• **TASK REQUIREMENTS**:
Whenever a line below holds the word "none", copy that line.

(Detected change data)
==================================================
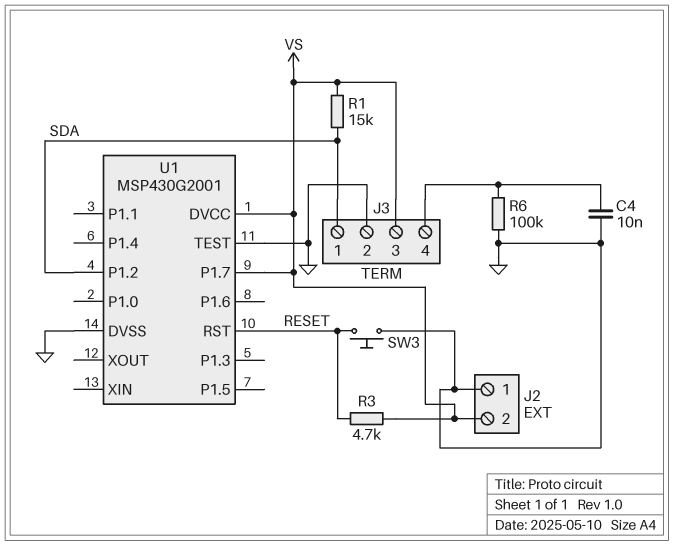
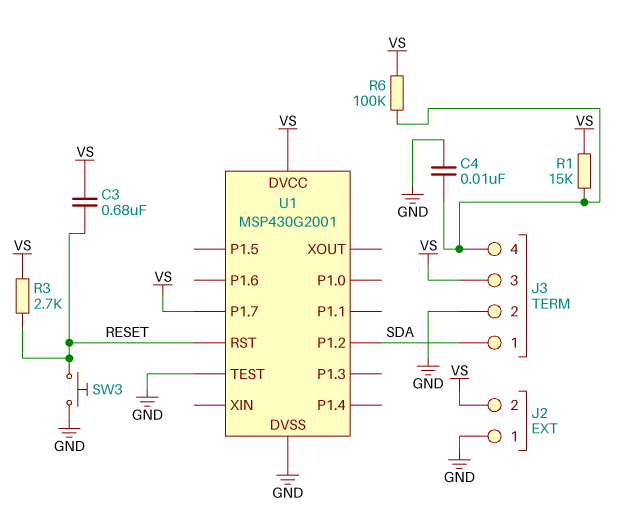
C3: none -> 680nF (RESET, VS)
R1: 15k (SDA, VS) -> 15k (J3/4, VS)
R3: 4.7k (RESET, VS) -> 2.7k (RESET, VS)
R6: 100k (GND, J3/4) -> 100k (J3/4, VS)

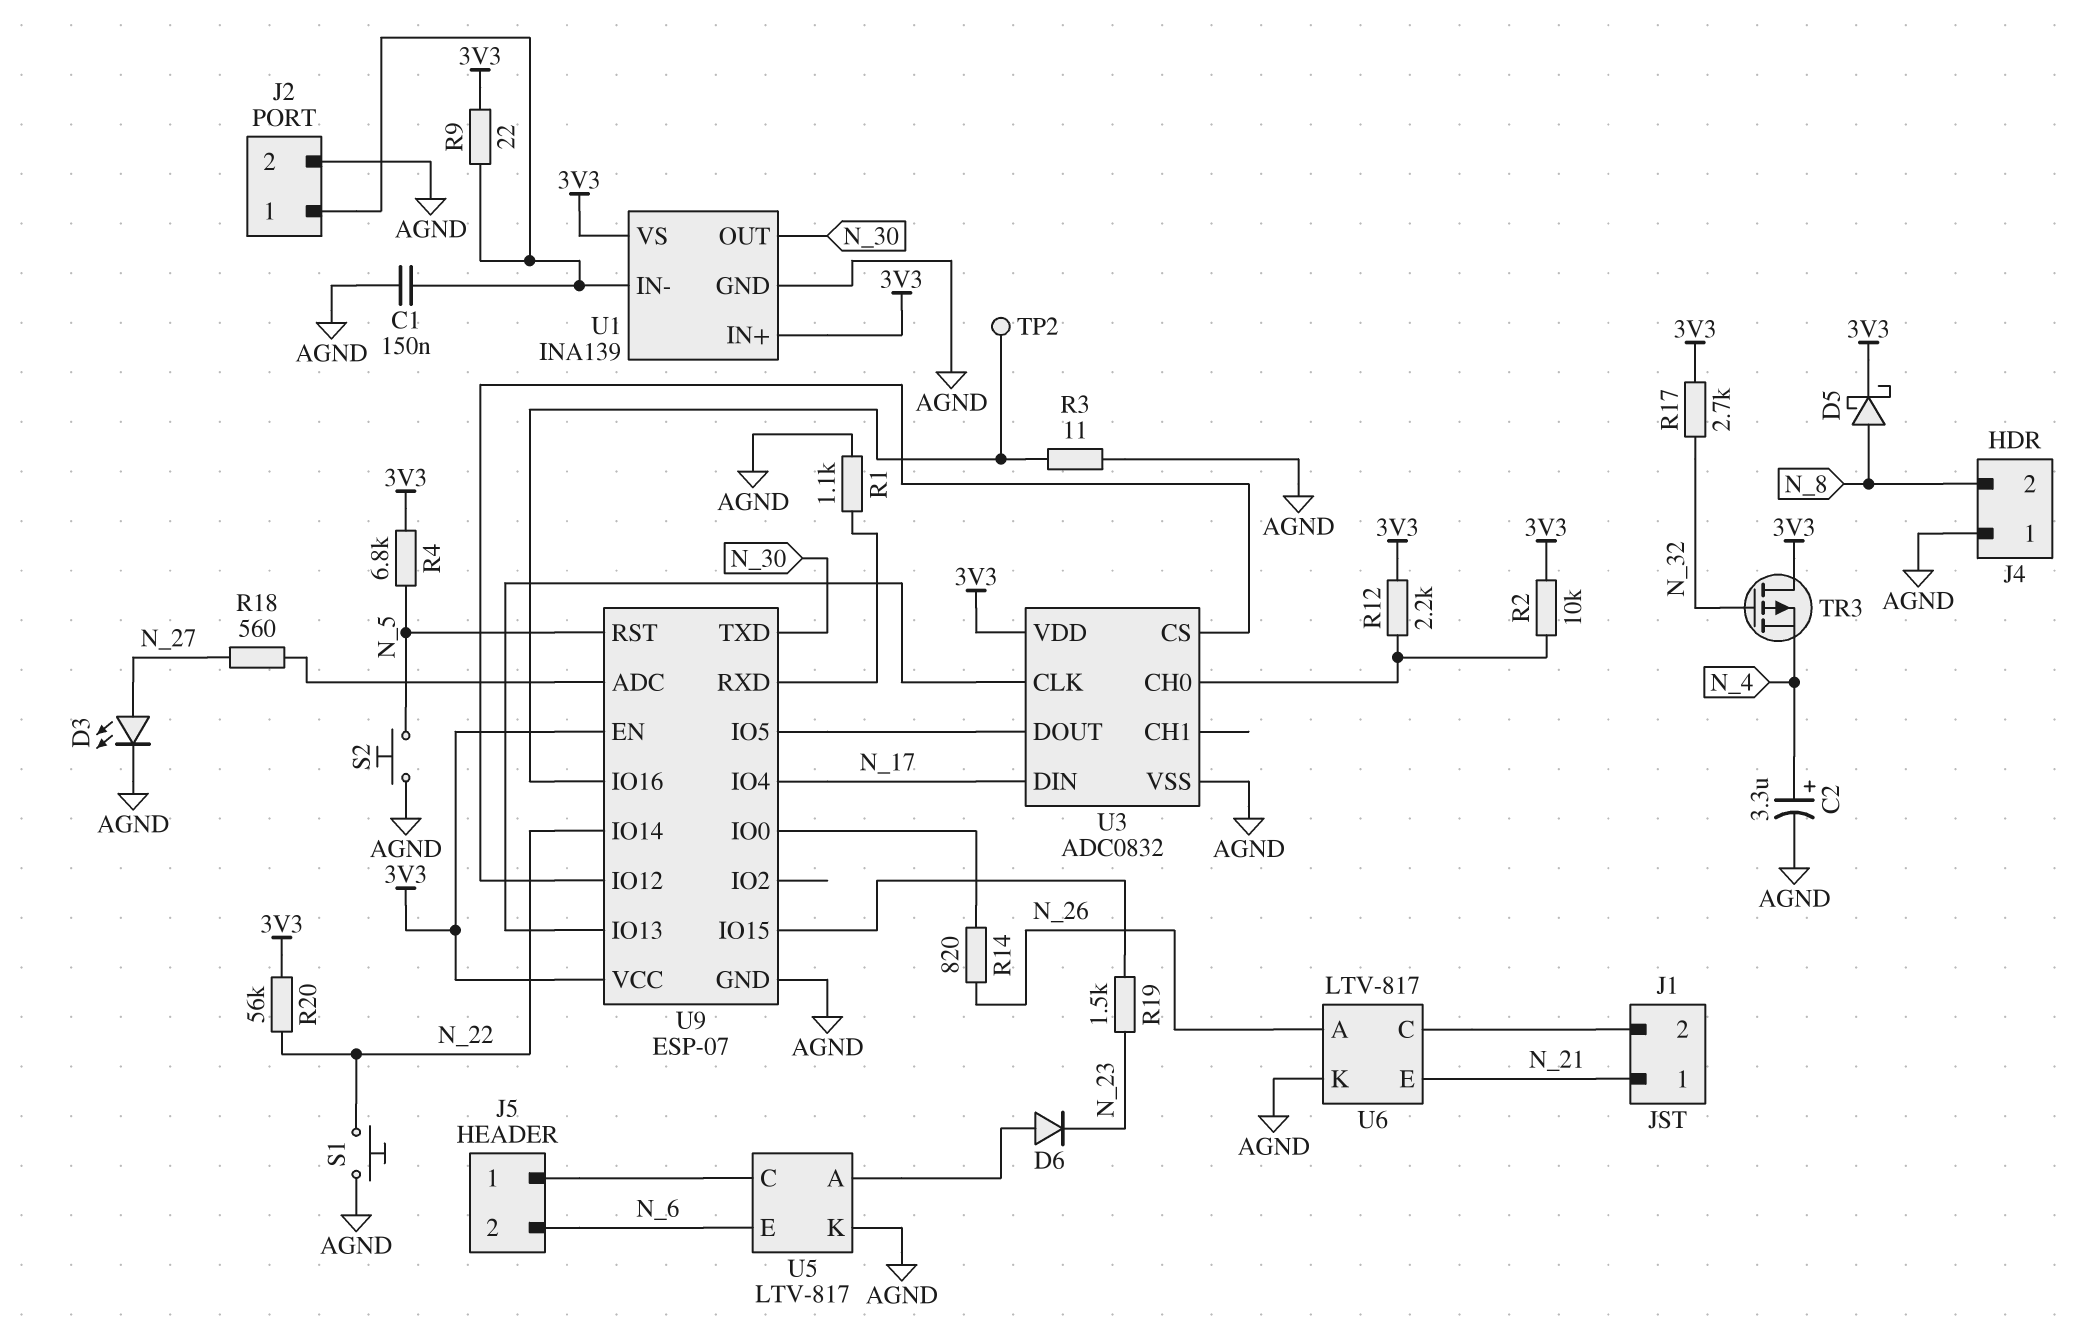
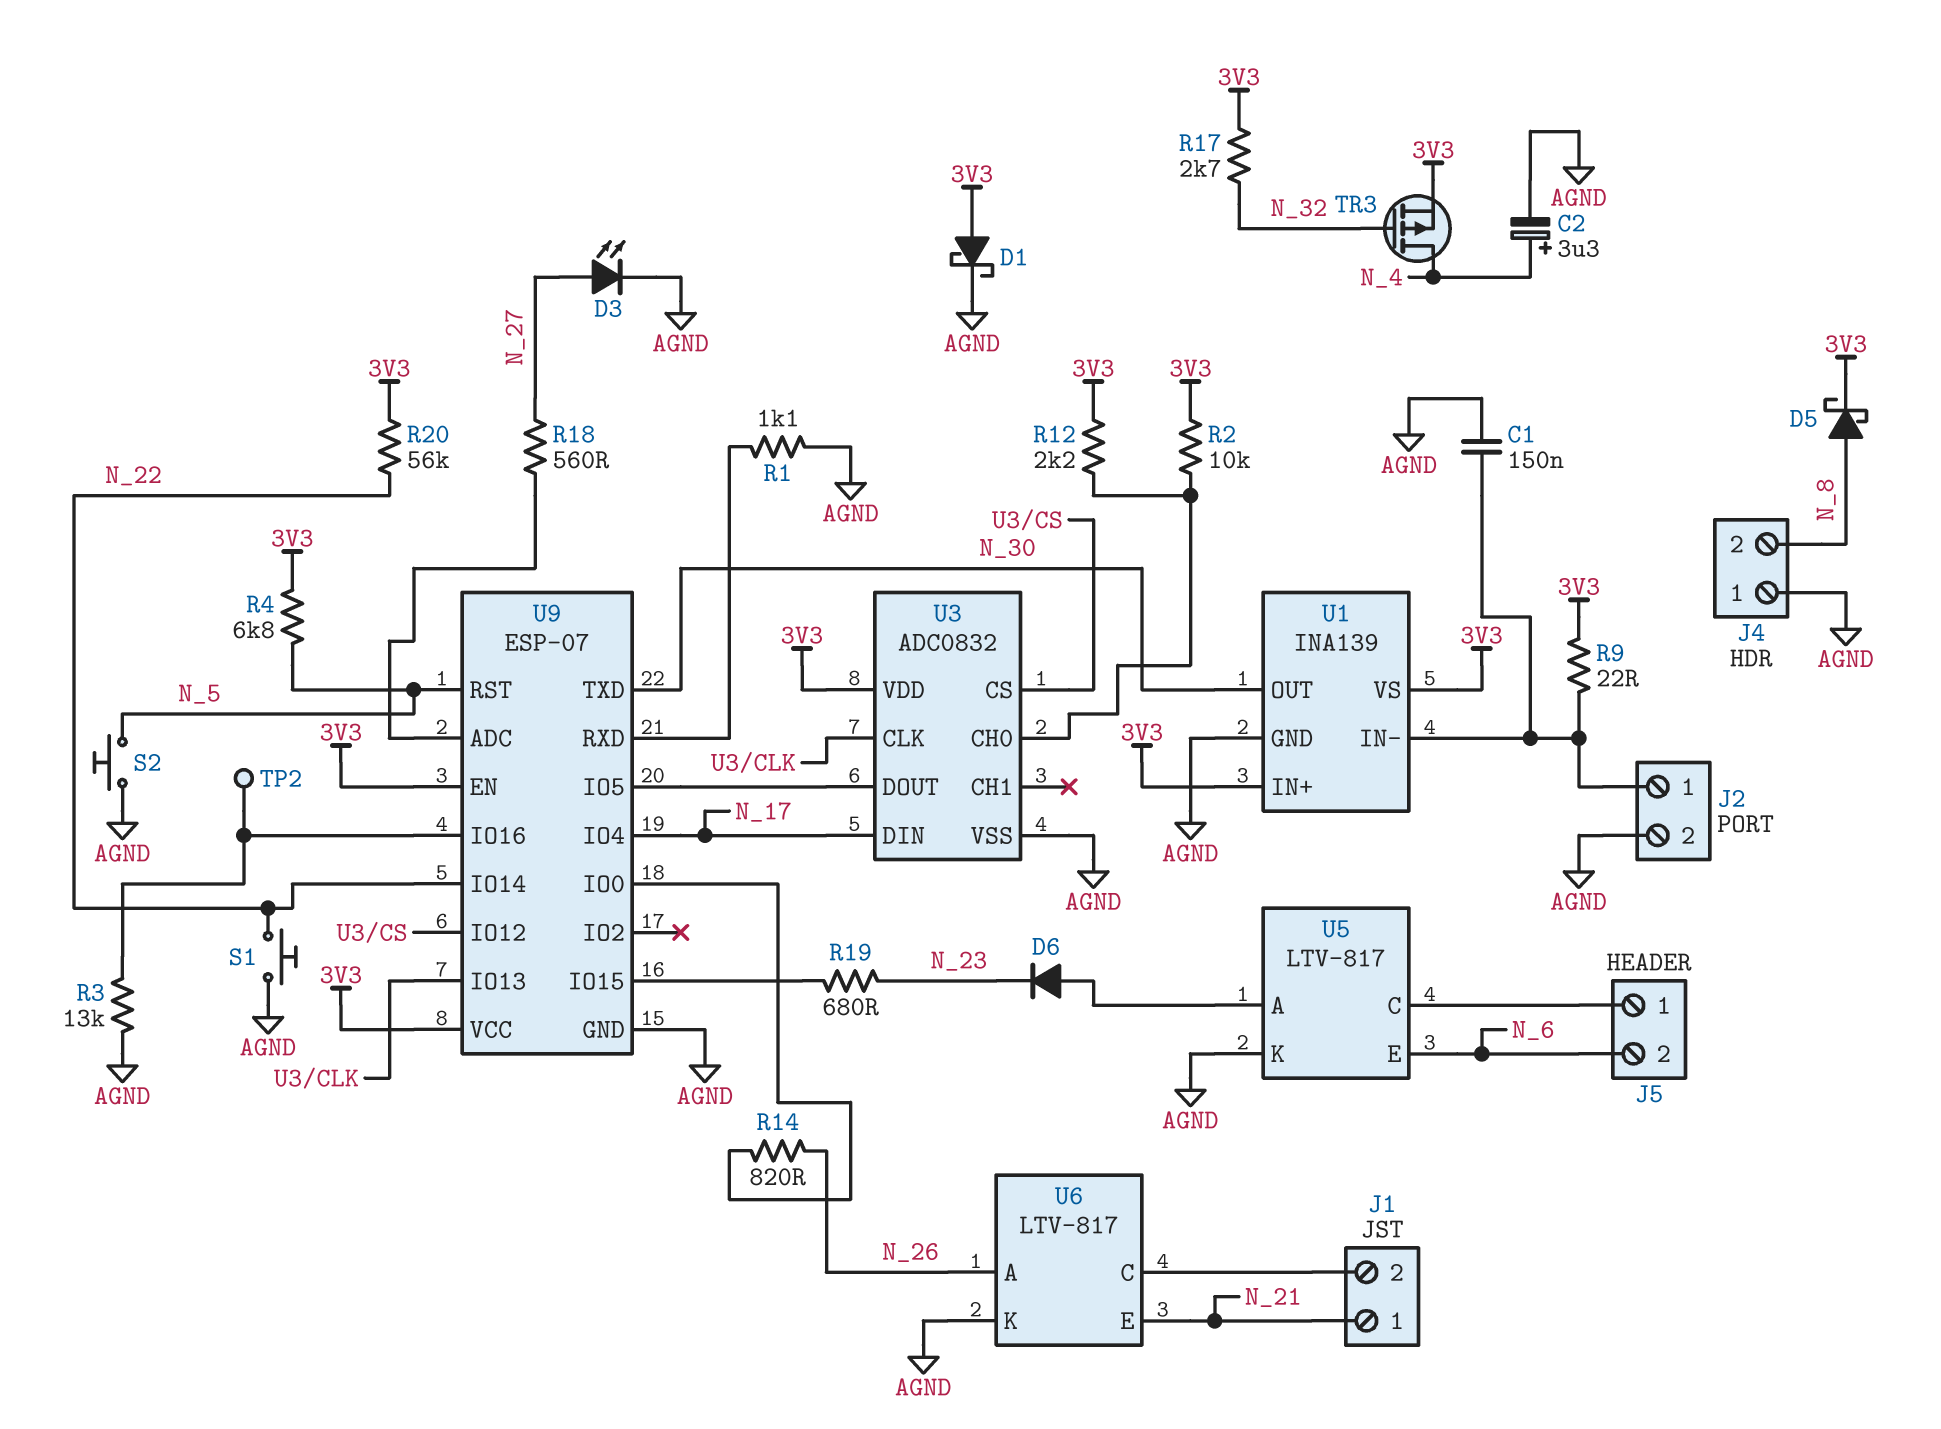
D1: none -> schottky (A 3V3, K AGND)
R3: 11 (AGND, U9/IO16) -> 13k (AGND, U9/IO16)
R19: 1.5k (N_23, U9/IO15) -> 680 (N_23, U9/IO15)
TR3: PMOS (G N_32, D 3V3, S N_4) -> PMOS (G N_32, D N_4, S 3V3)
==================================================
• **RESULT FOR THIS TASK**:
C3: none -> 680nF (RESET, VS)
D1: none -> schottky (A 3V3, K AGND)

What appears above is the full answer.